[Opening DATA EXCERPT section]

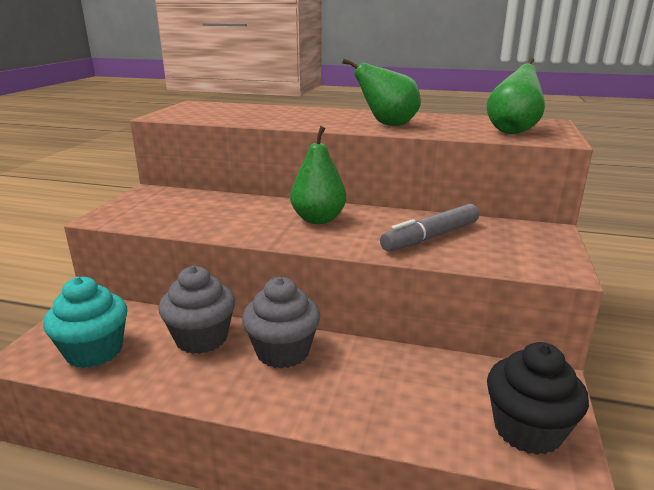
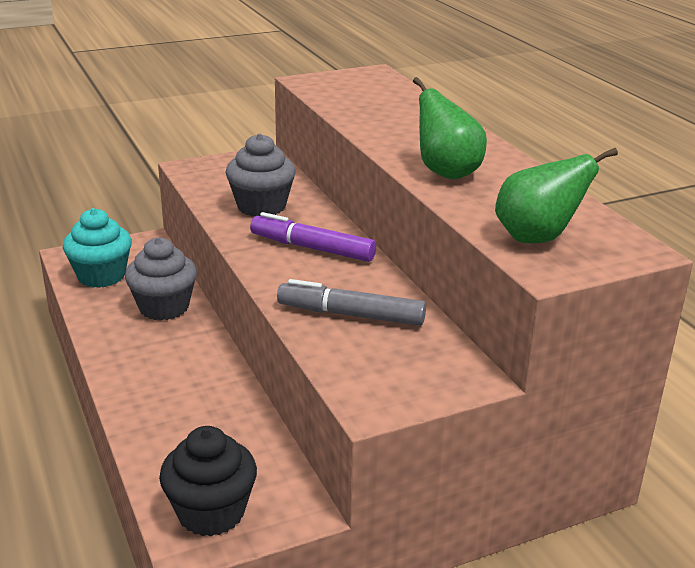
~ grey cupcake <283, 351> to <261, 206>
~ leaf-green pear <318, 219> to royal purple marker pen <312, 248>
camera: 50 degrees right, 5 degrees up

[Closing DATA EXCERPT section]

■ EXERCISE INSTRUCTIONS ■
The lines above should be transcribed exactly, with every image removed.

■ ANSWER TO THE EXERCISE ■
~ grey cupcake <283, 351> to <261, 206>
~ leaf-green pear <318, 219> to royal purple marker pen <312, 248>
camera: 50 degrees right, 5 degrees up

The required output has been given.